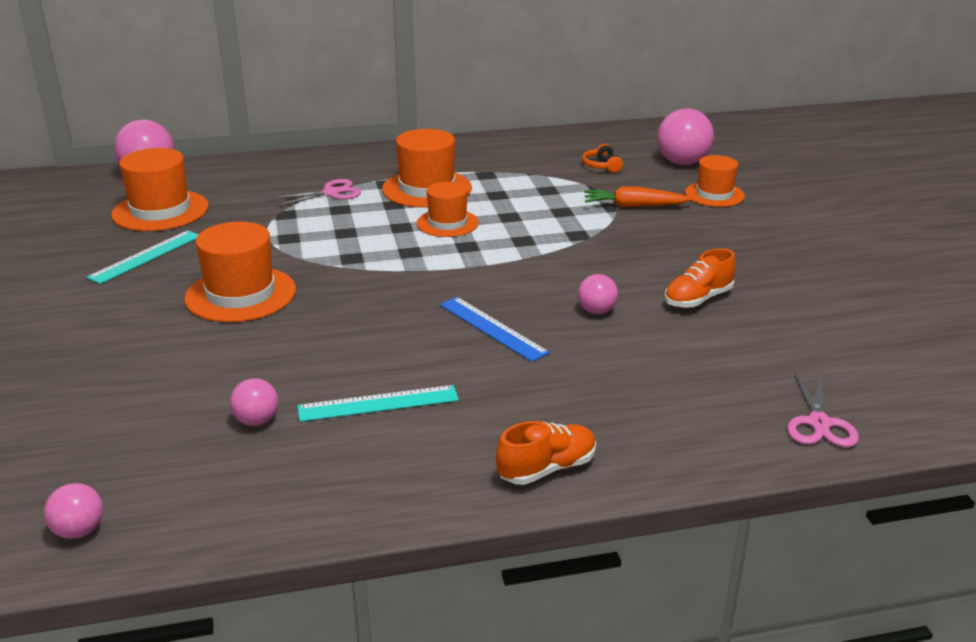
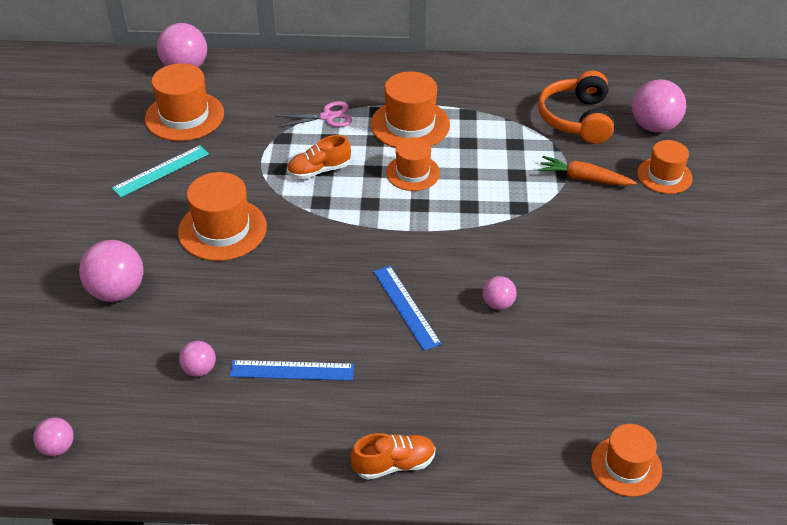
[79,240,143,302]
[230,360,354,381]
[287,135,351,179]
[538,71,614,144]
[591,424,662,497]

--------------------

What you need to do -
Copy out every line from the one containing "[230,360,354,381]" to the end of the material, both ends included.

Solution -
[230,360,354,381]
[287,135,351,179]
[538,71,614,144]
[591,424,662,497]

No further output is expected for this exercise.